Description of the task
Find every line in the data that contains the word "BUSY". Return each of those lines.

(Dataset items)
[Start of section]

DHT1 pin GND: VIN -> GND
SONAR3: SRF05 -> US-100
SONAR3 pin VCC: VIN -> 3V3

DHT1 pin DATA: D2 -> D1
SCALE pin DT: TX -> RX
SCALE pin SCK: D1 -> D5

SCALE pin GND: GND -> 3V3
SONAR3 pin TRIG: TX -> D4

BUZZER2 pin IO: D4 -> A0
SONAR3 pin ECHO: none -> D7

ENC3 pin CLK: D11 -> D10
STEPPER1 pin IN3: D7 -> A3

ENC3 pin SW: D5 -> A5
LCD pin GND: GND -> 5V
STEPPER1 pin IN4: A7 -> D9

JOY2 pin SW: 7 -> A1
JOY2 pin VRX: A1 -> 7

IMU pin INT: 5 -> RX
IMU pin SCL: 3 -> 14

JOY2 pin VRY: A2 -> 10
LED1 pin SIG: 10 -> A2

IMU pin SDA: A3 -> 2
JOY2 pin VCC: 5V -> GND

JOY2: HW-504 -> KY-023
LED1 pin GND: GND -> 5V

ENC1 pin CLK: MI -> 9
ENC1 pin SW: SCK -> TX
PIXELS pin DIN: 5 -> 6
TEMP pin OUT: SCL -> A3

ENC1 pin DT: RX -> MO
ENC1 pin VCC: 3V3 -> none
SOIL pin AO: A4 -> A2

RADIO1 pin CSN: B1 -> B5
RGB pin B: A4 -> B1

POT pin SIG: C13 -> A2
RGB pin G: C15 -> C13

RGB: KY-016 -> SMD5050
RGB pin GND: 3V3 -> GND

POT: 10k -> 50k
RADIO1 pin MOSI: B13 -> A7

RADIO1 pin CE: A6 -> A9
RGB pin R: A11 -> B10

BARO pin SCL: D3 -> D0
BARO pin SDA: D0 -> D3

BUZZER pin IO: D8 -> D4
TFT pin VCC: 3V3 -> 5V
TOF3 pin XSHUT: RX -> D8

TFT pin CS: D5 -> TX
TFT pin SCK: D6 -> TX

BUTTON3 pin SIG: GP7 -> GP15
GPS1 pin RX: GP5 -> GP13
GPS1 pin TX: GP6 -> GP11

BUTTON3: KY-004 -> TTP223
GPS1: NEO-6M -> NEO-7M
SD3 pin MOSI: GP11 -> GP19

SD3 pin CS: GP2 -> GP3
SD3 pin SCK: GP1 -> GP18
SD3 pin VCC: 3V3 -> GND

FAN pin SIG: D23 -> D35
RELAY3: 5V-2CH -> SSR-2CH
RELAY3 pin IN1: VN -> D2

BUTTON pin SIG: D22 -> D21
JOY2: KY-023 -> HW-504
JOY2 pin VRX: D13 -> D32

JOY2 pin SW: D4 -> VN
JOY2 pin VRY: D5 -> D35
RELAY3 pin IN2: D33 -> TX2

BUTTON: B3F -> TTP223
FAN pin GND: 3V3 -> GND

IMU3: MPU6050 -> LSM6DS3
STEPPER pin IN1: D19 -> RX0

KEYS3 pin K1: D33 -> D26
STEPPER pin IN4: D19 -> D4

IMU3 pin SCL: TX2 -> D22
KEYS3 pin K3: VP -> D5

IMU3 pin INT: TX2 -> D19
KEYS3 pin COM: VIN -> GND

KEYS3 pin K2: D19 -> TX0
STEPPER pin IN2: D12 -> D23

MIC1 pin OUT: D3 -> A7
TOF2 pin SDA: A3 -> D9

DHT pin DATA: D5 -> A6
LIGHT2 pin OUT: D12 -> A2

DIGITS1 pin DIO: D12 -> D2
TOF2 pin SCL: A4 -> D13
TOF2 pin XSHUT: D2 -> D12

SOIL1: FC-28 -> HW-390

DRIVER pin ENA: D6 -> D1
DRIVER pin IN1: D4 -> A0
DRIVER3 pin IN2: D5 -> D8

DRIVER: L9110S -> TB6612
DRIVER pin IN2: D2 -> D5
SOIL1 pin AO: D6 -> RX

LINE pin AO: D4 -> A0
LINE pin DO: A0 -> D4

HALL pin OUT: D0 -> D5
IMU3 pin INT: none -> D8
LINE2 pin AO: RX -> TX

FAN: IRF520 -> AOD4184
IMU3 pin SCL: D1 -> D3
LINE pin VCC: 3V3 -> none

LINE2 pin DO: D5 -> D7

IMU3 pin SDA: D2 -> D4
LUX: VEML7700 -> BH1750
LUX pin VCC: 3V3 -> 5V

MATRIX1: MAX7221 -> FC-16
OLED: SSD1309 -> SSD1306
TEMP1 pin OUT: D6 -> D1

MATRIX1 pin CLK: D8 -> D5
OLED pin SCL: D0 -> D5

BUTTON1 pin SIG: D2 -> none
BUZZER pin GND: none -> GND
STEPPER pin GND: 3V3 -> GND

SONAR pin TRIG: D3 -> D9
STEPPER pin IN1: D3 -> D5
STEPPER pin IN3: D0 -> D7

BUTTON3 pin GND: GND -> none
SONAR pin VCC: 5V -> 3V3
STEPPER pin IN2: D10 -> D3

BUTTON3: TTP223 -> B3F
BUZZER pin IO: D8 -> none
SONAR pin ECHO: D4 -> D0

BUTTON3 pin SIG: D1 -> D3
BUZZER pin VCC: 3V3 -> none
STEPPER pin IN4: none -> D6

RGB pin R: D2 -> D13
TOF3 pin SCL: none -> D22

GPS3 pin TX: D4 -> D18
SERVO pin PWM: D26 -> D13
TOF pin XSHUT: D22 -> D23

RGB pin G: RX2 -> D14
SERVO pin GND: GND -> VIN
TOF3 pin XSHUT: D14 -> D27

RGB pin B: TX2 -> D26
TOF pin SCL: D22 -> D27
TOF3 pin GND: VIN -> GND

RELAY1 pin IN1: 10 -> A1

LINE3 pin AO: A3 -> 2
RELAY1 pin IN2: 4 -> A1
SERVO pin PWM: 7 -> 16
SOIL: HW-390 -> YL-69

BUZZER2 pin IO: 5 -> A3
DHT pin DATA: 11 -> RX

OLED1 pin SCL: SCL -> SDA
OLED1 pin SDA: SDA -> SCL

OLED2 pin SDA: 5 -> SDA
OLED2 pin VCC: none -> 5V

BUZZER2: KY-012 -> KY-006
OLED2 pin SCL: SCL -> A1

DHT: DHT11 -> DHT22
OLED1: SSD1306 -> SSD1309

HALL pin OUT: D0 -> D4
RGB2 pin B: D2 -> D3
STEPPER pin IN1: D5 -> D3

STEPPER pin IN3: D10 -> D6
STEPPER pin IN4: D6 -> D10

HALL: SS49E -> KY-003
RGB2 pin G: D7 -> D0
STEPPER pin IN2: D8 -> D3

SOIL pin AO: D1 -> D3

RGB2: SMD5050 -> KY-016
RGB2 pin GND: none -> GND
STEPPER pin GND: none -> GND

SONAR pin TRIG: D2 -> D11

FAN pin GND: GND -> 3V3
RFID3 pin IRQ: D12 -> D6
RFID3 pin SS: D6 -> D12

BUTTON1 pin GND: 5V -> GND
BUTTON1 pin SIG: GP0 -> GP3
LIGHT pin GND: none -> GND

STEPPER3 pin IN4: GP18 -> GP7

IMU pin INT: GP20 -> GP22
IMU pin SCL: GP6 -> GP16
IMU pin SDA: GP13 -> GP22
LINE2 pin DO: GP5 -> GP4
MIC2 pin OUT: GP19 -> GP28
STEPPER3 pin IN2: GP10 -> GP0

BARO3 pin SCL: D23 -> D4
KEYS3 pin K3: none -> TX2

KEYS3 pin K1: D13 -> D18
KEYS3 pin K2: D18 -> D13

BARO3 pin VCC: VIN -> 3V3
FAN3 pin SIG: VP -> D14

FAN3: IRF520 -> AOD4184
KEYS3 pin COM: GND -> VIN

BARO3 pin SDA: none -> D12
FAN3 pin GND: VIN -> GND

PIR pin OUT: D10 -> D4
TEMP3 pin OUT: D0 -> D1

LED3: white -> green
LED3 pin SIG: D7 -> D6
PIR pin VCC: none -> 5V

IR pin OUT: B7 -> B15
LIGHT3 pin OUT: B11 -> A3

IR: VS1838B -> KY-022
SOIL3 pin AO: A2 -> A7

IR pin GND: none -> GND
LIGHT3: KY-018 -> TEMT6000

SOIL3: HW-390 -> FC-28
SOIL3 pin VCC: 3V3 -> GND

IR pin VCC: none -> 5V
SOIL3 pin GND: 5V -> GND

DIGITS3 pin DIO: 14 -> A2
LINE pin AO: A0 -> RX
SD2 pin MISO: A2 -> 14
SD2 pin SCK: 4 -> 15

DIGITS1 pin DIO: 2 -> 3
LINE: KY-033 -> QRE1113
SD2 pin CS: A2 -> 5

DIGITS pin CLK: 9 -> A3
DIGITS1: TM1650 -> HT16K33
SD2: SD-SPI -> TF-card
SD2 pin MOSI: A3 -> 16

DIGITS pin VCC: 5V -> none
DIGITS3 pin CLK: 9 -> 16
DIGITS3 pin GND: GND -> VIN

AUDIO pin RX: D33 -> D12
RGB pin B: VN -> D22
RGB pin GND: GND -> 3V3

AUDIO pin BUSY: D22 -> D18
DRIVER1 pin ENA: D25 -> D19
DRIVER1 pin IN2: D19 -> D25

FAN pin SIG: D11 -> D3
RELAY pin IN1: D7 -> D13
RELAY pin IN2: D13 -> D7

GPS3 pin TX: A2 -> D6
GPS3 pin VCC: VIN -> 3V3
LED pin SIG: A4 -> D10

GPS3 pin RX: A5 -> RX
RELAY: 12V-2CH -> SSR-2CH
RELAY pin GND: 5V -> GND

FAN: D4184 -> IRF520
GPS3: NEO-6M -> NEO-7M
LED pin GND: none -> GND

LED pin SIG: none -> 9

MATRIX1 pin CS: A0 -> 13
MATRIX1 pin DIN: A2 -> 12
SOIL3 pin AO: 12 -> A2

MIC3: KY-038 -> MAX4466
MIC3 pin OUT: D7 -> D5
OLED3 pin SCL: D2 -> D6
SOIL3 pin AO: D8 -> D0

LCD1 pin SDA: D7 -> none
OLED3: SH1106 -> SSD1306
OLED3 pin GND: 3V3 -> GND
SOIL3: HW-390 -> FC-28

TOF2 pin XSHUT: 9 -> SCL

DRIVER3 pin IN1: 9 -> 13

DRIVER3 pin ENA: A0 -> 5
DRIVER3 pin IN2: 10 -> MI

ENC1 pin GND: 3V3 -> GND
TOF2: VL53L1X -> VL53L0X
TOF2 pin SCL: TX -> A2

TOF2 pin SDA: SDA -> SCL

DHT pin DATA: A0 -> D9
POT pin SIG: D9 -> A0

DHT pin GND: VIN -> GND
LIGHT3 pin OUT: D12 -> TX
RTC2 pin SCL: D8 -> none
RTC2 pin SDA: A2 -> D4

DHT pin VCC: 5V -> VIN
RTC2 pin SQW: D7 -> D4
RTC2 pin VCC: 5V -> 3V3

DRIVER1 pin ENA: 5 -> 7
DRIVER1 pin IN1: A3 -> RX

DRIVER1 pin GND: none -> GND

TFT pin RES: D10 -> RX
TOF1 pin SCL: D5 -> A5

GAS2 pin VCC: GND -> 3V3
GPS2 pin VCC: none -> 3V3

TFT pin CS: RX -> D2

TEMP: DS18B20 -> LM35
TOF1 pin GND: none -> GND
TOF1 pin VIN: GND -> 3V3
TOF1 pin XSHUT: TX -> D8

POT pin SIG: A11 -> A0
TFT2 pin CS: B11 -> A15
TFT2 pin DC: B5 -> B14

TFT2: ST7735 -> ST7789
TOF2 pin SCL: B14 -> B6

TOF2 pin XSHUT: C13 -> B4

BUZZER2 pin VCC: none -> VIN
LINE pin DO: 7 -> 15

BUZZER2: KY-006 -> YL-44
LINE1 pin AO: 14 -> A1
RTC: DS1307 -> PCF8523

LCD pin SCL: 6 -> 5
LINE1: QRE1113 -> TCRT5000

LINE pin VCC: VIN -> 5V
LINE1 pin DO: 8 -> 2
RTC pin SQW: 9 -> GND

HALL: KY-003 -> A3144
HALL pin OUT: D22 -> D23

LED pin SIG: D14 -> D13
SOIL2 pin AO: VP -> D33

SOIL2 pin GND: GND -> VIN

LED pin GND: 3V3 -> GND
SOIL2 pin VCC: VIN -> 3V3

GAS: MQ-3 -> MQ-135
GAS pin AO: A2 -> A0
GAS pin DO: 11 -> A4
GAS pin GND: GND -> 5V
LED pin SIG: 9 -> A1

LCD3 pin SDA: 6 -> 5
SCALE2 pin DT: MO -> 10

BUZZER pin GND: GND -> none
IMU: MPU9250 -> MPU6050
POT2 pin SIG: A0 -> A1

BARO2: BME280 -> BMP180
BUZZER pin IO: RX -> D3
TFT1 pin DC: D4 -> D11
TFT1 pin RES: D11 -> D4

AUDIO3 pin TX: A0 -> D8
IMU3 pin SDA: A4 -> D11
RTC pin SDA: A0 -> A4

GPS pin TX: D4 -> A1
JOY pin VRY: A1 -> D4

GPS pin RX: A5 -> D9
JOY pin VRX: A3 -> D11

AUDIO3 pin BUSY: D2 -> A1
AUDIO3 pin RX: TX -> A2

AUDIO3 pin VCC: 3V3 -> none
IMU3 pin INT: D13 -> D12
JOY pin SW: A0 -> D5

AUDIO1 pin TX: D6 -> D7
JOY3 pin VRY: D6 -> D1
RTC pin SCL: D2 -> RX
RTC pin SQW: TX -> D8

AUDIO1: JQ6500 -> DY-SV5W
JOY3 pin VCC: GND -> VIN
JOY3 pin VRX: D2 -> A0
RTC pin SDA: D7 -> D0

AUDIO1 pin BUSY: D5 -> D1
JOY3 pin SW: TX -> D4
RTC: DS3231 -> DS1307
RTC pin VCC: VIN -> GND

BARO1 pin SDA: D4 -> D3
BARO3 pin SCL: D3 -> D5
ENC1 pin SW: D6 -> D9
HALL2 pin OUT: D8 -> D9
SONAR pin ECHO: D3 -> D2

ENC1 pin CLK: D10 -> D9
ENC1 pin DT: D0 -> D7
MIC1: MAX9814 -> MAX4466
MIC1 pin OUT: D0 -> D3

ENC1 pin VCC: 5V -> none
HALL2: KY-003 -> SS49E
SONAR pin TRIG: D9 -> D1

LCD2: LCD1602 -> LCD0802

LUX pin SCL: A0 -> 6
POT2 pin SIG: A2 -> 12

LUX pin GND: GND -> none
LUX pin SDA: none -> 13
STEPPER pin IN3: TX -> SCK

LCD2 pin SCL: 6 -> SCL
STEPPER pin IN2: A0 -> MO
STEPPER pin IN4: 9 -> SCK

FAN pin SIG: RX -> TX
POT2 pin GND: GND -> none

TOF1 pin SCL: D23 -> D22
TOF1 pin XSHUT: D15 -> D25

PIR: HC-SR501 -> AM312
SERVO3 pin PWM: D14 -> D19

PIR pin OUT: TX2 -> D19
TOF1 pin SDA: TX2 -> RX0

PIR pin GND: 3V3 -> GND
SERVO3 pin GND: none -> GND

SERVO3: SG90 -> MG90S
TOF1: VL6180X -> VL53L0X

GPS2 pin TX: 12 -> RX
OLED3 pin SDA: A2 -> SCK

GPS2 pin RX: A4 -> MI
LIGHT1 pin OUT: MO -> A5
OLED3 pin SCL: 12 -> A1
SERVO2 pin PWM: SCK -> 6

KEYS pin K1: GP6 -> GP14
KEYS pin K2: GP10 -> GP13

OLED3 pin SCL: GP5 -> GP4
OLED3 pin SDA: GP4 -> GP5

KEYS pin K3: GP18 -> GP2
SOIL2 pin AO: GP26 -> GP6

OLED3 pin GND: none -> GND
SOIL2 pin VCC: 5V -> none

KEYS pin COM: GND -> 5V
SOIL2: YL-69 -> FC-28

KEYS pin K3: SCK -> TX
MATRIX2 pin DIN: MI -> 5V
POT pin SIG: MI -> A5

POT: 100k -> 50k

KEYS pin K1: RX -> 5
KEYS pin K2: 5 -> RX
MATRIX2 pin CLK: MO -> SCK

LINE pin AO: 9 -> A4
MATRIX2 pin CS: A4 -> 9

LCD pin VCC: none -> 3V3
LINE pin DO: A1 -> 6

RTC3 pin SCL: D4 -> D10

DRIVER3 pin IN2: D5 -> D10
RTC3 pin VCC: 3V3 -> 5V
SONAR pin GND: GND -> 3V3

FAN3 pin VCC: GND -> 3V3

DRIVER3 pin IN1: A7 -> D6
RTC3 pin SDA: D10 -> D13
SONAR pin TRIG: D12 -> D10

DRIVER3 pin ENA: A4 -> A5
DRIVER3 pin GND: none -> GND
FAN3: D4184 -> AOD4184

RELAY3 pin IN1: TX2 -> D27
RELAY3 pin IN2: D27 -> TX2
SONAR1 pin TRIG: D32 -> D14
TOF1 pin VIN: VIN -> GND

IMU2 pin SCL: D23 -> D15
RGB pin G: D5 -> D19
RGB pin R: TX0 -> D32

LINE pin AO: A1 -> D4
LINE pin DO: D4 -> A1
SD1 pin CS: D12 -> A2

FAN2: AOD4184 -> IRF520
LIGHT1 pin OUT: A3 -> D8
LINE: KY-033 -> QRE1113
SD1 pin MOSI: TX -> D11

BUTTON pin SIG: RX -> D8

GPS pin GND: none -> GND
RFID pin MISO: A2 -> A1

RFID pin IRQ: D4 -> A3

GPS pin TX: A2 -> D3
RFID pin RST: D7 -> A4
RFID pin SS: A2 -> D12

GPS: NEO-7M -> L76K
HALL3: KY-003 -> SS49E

[End of section]

Task response
AUDIO pin BUSY: D22 -> D18
AUDIO3 pin BUSY: D2 -> A1
AUDIO1 pin BUSY: D5 -> D1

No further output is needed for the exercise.